▸ Task details
Up to and including the line with "BUZZER pin IO: RX -> A5", copy the records below exactly from their first line.

(Stored dataset items)
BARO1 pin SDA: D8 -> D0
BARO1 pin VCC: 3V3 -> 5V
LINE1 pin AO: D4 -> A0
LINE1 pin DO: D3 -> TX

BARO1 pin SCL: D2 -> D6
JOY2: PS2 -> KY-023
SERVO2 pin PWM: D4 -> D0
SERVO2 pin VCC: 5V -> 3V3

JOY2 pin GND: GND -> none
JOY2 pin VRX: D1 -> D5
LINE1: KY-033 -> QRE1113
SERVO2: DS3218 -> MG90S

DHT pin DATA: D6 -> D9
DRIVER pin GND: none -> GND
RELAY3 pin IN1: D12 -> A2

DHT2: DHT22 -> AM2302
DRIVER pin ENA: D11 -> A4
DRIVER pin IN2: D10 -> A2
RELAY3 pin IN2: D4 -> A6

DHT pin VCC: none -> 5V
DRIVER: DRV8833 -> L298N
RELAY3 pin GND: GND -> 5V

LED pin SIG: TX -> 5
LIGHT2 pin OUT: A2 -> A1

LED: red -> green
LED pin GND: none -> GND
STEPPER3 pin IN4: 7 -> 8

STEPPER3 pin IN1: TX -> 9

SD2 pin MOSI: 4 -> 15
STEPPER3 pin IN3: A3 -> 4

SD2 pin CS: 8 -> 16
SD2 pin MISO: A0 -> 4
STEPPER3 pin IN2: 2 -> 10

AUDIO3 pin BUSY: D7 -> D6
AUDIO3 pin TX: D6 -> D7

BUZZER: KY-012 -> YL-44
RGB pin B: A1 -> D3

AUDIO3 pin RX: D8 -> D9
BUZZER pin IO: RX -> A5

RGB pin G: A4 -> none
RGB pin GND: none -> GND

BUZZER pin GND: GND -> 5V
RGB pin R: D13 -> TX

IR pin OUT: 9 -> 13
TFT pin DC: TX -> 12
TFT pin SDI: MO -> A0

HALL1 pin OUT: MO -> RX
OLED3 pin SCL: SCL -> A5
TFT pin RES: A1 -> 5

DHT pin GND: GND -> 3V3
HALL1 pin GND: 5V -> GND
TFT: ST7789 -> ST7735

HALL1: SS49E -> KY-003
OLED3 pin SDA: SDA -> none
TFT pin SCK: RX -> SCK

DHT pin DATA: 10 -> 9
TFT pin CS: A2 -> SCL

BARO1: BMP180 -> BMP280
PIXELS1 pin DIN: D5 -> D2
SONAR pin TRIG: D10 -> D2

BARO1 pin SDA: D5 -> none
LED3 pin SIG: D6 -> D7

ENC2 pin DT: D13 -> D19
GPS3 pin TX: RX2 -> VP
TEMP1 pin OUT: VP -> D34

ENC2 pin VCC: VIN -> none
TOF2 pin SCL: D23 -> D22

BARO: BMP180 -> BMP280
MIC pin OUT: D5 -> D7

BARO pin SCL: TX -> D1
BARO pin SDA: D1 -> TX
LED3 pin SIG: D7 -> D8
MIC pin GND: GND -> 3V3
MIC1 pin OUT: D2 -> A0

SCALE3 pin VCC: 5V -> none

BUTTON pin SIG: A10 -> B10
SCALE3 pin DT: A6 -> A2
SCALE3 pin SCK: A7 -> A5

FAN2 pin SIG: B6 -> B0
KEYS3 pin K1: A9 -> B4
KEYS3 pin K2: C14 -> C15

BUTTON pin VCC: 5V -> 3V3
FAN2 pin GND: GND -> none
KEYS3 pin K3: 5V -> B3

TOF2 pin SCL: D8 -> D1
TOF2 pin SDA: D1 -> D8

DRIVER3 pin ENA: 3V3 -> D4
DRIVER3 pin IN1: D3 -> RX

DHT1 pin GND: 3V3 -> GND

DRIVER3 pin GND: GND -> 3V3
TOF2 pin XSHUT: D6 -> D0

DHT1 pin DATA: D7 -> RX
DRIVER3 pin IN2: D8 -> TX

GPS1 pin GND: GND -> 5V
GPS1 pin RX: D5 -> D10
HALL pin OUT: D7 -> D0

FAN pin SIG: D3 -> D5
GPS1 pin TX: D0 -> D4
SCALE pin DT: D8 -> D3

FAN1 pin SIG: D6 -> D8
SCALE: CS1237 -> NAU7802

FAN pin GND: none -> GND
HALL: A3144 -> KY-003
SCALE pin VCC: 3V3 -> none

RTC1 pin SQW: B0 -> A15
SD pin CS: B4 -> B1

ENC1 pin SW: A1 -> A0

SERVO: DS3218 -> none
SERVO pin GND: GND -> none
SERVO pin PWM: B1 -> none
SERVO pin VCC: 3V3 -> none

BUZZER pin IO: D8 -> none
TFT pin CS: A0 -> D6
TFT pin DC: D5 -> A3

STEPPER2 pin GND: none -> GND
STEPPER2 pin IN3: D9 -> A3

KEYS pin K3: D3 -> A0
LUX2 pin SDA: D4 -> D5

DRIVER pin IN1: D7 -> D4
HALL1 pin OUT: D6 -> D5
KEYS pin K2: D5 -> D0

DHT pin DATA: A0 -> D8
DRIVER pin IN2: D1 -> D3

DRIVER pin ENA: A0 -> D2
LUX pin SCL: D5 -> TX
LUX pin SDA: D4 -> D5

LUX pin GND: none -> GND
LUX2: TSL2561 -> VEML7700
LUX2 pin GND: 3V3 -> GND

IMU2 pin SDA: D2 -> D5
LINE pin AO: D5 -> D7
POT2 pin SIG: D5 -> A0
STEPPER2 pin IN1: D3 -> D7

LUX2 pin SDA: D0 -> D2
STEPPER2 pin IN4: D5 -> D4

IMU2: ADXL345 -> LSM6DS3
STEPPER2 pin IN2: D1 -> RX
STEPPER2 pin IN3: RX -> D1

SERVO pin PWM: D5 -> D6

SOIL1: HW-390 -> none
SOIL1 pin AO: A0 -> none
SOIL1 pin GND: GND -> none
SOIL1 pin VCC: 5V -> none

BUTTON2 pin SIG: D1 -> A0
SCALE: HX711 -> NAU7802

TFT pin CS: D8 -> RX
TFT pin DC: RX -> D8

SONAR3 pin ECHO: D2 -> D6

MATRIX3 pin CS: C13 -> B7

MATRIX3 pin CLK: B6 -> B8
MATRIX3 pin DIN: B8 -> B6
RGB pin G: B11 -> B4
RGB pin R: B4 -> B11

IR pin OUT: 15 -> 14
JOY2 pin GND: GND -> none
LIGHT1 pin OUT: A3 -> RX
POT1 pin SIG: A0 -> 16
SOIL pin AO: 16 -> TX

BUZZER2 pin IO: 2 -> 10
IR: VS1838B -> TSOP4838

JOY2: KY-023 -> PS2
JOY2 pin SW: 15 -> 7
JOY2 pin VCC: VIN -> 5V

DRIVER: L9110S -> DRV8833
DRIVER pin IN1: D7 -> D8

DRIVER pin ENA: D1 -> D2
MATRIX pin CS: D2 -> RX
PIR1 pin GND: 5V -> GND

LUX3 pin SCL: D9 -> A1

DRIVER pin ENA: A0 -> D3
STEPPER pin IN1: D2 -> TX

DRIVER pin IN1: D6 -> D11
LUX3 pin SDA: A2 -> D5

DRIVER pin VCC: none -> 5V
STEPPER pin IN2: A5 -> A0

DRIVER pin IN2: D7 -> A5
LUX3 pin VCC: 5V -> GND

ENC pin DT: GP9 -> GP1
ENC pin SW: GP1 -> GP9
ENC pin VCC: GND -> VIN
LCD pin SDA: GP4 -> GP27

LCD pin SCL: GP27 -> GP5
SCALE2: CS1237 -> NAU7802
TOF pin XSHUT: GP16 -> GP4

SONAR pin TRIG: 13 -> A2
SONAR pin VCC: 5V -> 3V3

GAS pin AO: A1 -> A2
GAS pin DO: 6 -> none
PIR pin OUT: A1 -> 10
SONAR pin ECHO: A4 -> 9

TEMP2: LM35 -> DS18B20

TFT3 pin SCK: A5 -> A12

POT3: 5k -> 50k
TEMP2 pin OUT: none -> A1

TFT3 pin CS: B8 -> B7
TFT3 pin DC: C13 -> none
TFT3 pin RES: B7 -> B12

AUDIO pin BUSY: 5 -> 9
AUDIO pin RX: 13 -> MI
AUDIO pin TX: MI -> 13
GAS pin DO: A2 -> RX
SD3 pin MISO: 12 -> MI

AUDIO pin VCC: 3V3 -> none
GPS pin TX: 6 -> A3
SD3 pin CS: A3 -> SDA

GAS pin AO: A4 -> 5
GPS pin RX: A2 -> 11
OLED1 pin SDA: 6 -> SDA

▸ Response to this exercise
BARO1 pin SDA: D8 -> D0
BARO1 pin VCC: 3V3 -> 5V
LINE1 pin AO: D4 -> A0
LINE1 pin DO: D3 -> TX

BARO1 pin SCL: D2 -> D6
JOY2: PS2 -> KY-023
SERVO2 pin PWM: D4 -> D0
SERVO2 pin VCC: 5V -> 3V3

JOY2 pin GND: GND -> none
JOY2 pin VRX: D1 -> D5
LINE1: KY-033 -> QRE1113
SERVO2: DS3218 -> MG90S

DHT pin DATA: D6 -> D9
DRIVER pin GND: none -> GND
RELAY3 pin IN1: D12 -> A2

DHT2: DHT22 -> AM2302
DRIVER pin ENA: D11 -> A4
DRIVER pin IN2: D10 -> A2
RELAY3 pin IN2: D4 -> A6

DHT pin VCC: none -> 5V
DRIVER: DRV8833 -> L298N
RELAY3 pin GND: GND -> 5V

LED pin SIG: TX -> 5
LIGHT2 pin OUT: A2 -> A1

LED: red -> green
LED pin GND: none -> GND
STEPPER3 pin IN4: 7 -> 8

STEPPER3 pin IN1: TX -> 9

SD2 pin MOSI: 4 -> 15
STEPPER3 pin IN3: A3 -> 4

SD2 pin CS: 8 -> 16
SD2 pin MISO: A0 -> 4
STEPPER3 pin IN2: 2 -> 10

AUDIO3 pin BUSY: D7 -> D6
AUDIO3 pin TX: D6 -> D7

BUZZER: KY-012 -> YL-44
RGB pin B: A1 -> D3

AUDIO3 pin RX: D8 -> D9
BUZZER pin IO: RX -> A5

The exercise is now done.